(Your objective):
Verbatim copy, images removed: write out the entries below.

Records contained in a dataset
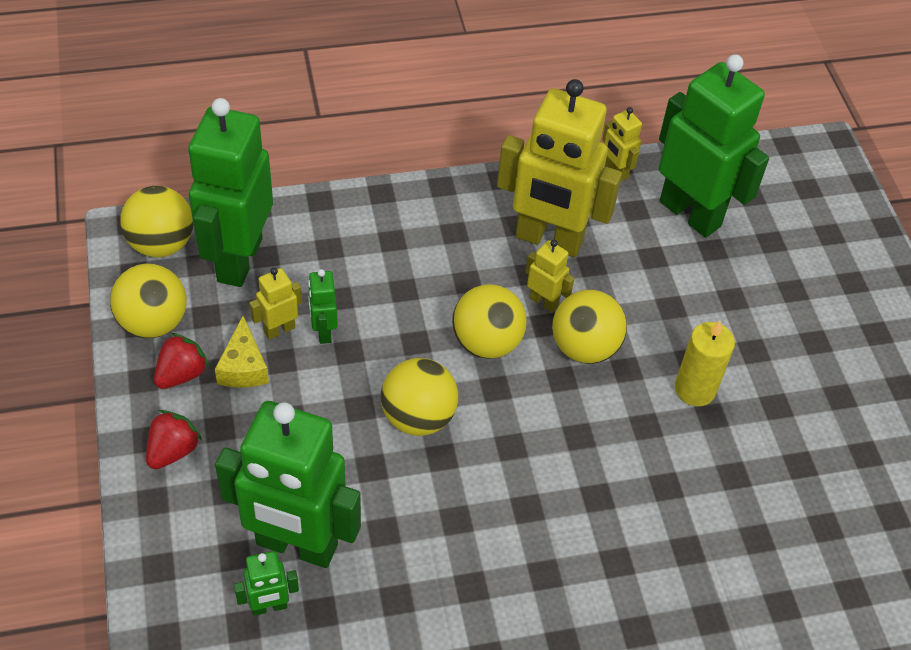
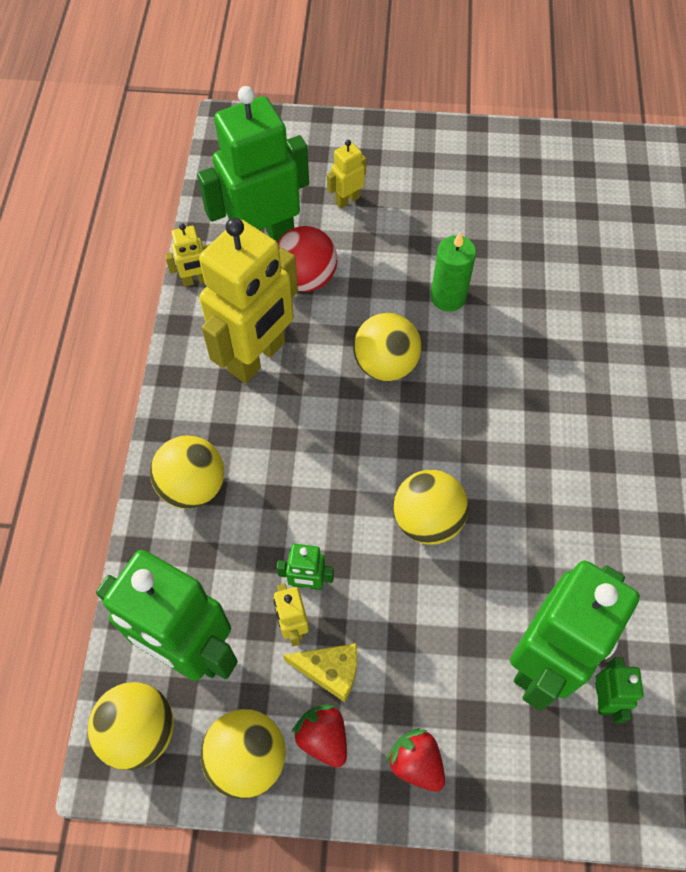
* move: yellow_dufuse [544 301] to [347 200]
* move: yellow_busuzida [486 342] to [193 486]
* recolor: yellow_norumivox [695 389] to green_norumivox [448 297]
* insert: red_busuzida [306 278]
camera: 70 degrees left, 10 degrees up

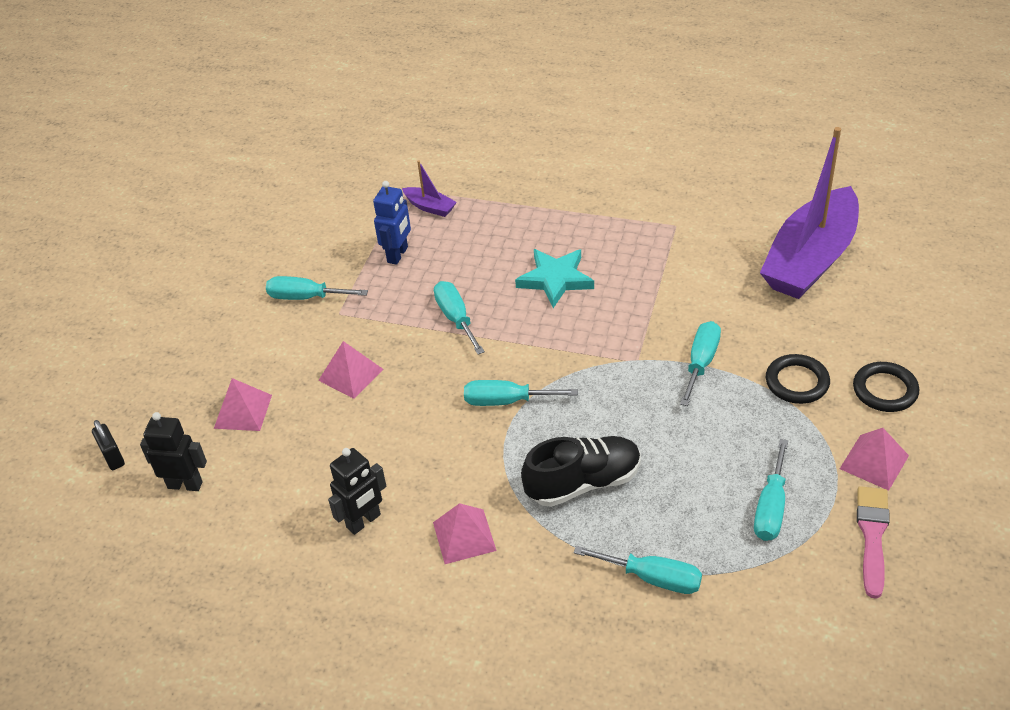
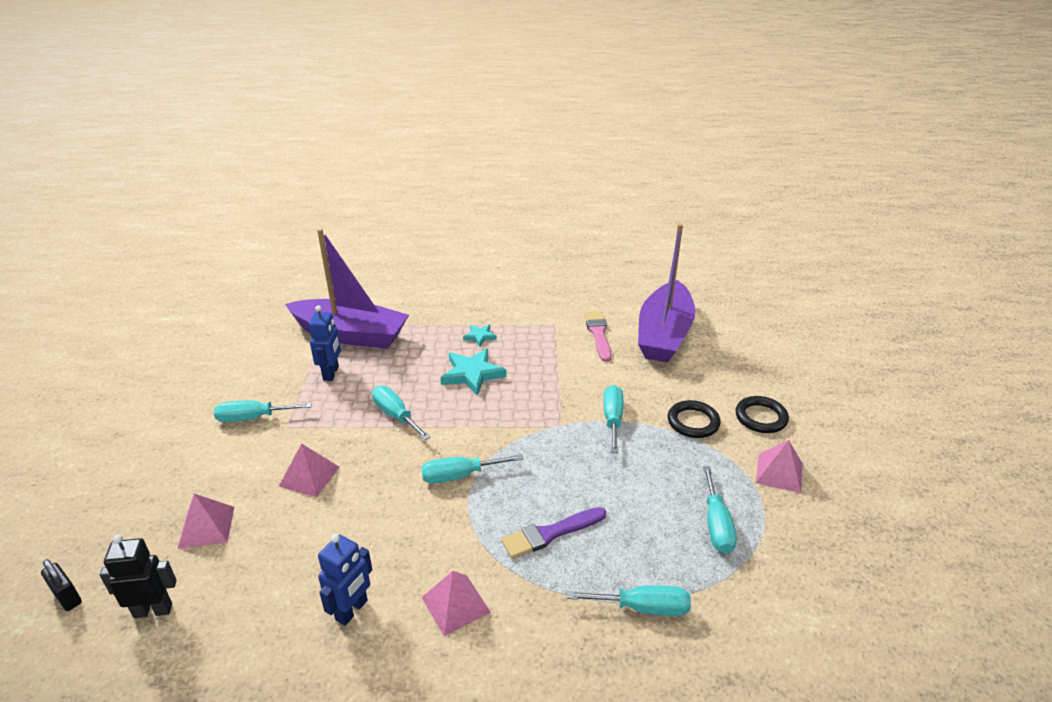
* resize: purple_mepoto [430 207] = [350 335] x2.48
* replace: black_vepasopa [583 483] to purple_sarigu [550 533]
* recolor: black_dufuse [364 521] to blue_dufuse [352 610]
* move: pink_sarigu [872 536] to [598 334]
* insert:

(Written solution):
* move: yellow_dufuse [544 301] to [347 200]
* move: yellow_busuzida [486 342] to [193 486]
* recolor: yellow_norumivox [695 389] to green_norumivox [448 297]
* insert: red_busuzida [306 278]
camera: 70 degrees left, 10 degrees up

* resize: purple_mepoto [430 207] = [350 335] x2.48
* replace: black_vepasopa [583 483] to purple_sarigu [550 533]
* recolor: black_dufuse [364 521] to blue_dufuse [352 610]
* move: pink_sarigu [872 536] to [598 334]
* insert:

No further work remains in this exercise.